■ What the task requires:
Print, word for word, every line from the beginning of the listing up to and including the line with "SOIL1 pin AO: D4 -> A0". Pictures are to be excluded.

■ Data provided:
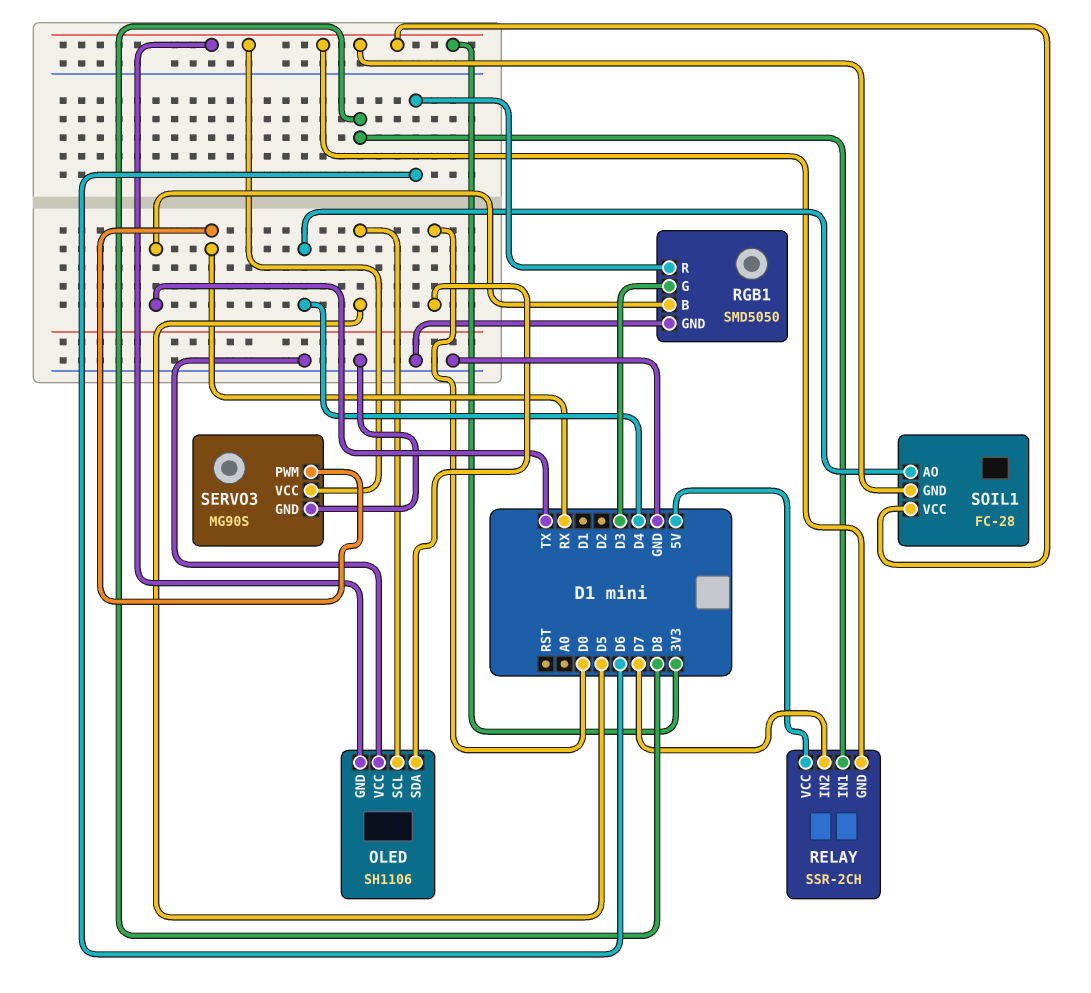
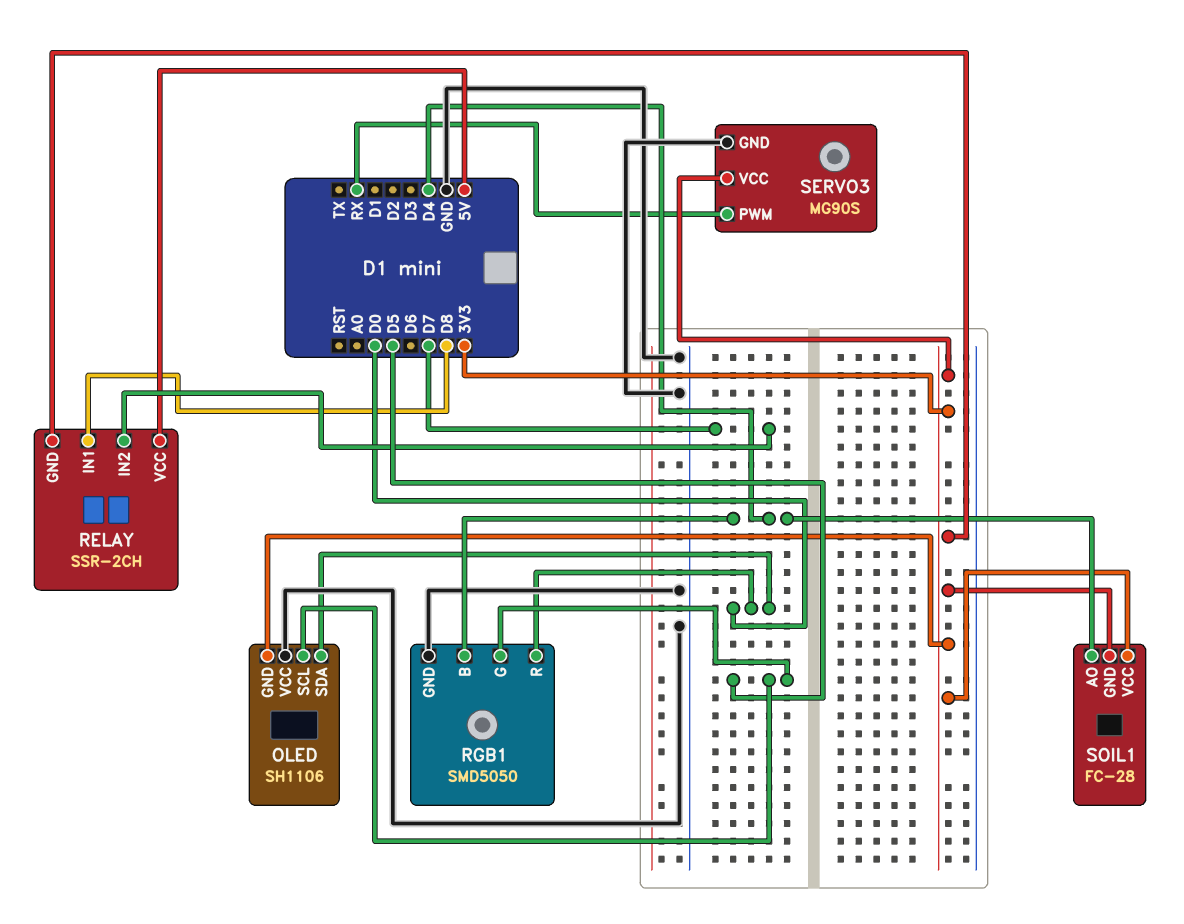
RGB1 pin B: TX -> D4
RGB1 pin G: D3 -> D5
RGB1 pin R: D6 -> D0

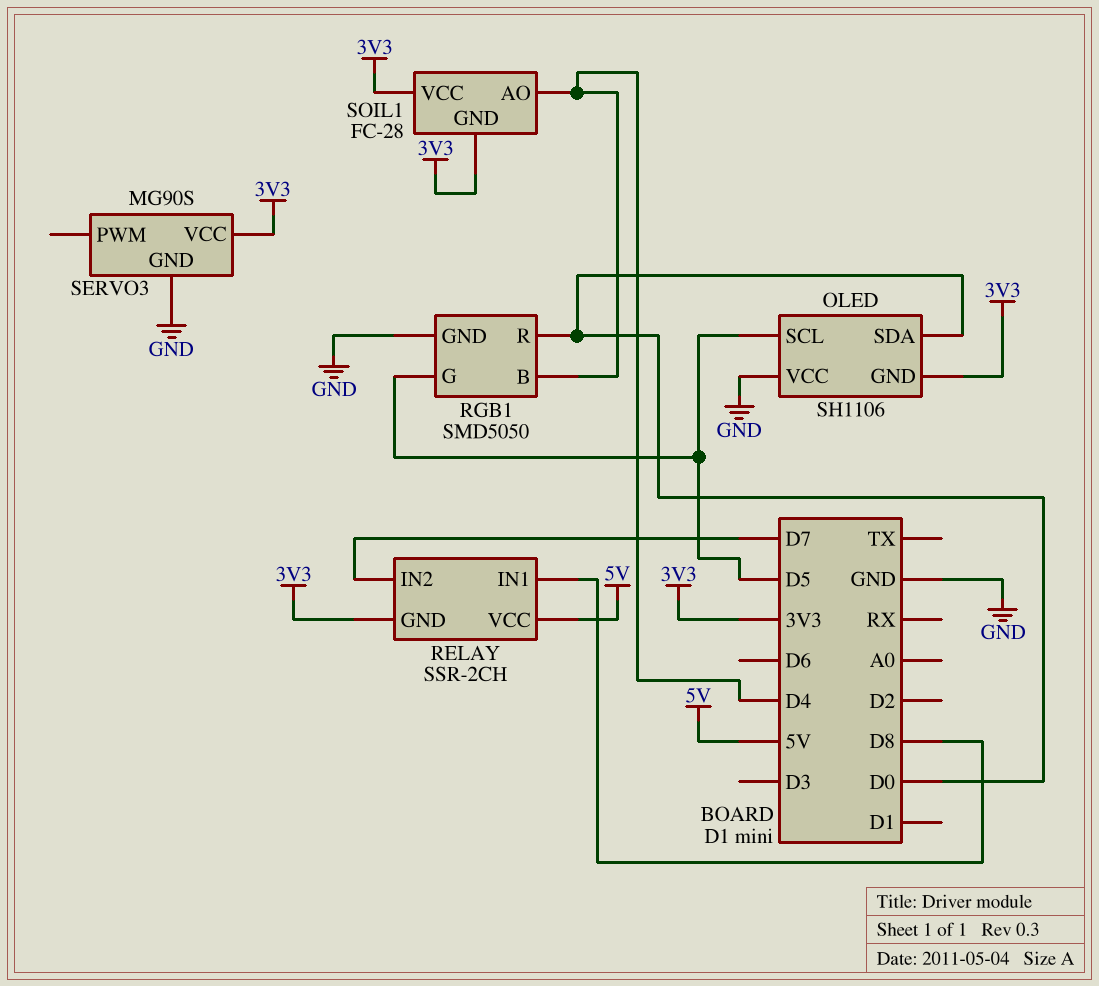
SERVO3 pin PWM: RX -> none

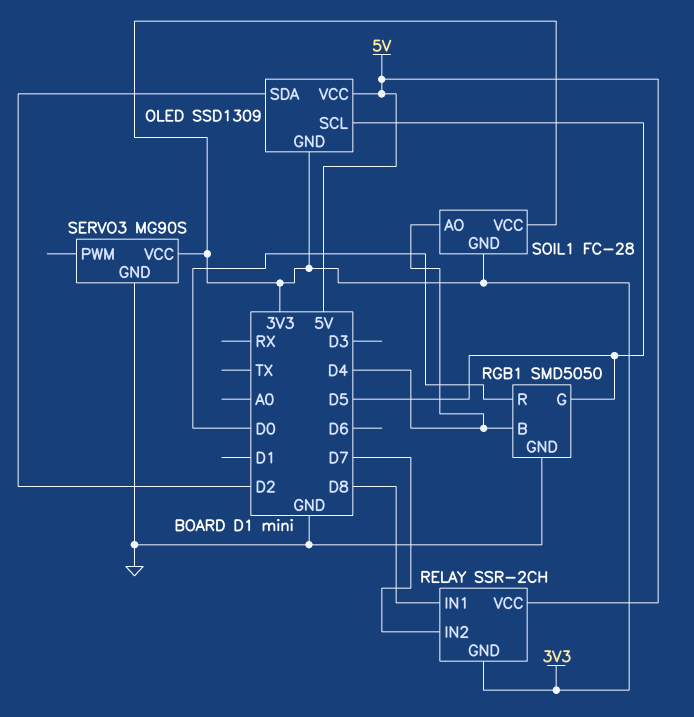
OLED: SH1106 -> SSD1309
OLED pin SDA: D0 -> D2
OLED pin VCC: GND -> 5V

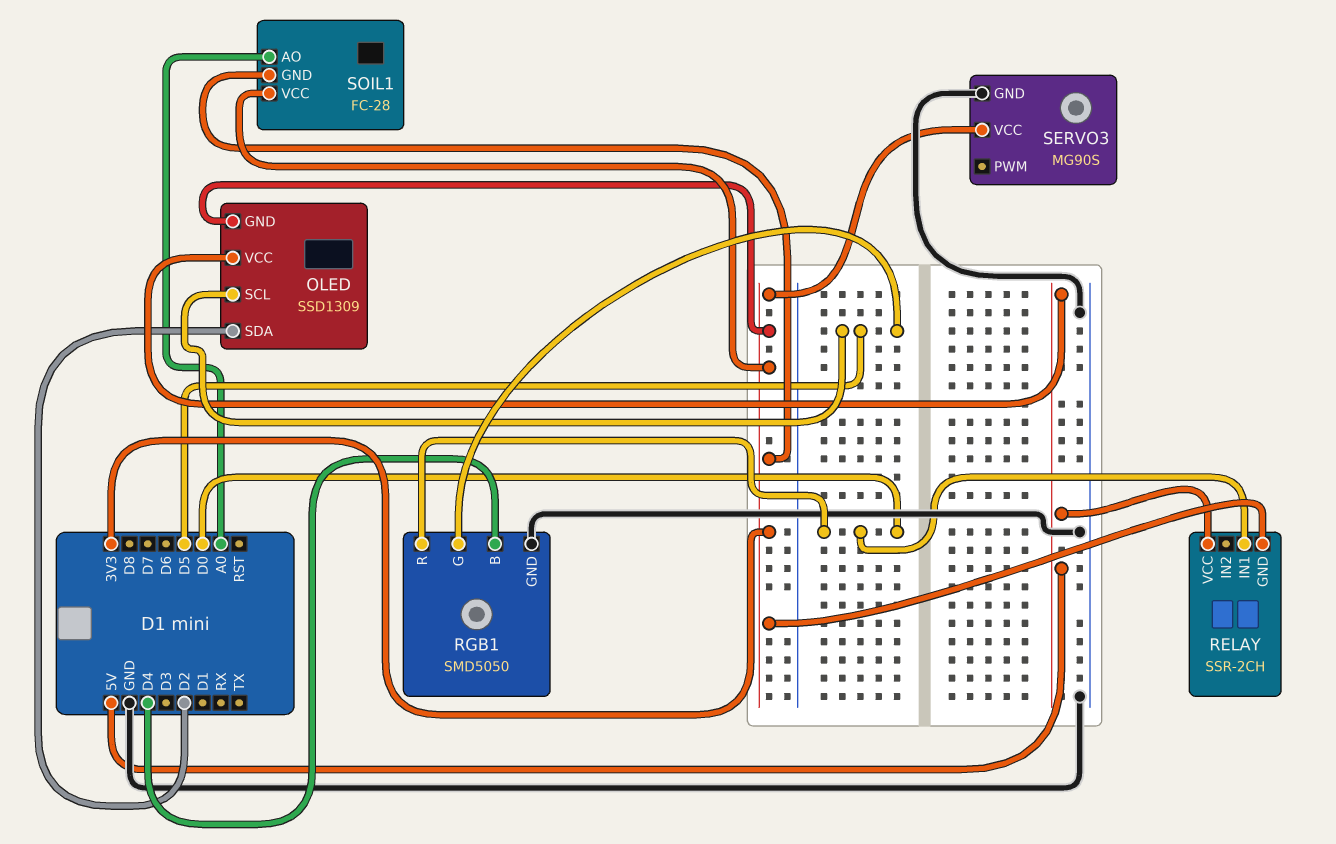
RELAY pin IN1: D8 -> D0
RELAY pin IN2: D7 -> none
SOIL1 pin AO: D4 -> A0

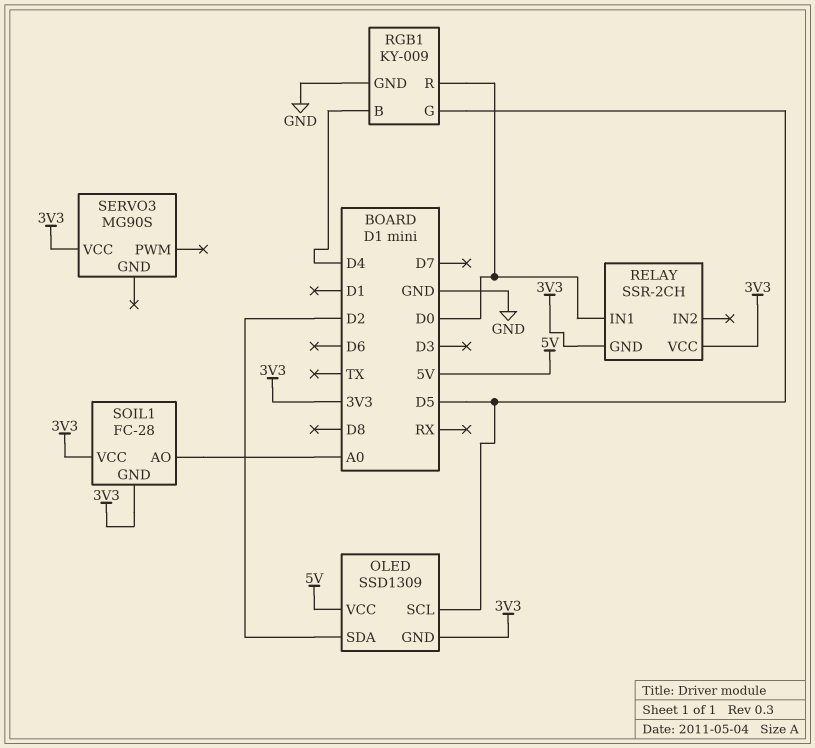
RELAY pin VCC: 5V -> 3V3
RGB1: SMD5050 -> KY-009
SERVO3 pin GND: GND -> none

■ Expected answer:
RGB1 pin B: TX -> D4
RGB1 pin G: D3 -> D5
RGB1 pin R: D6 -> D0

SERVO3 pin PWM: RX -> none

OLED: SH1106 -> SSD1309
OLED pin SDA: D0 -> D2
OLED pin VCC: GND -> 5V

RELAY pin IN1: D8 -> D0
RELAY pin IN2: D7 -> none
SOIL1 pin AO: D4 -> A0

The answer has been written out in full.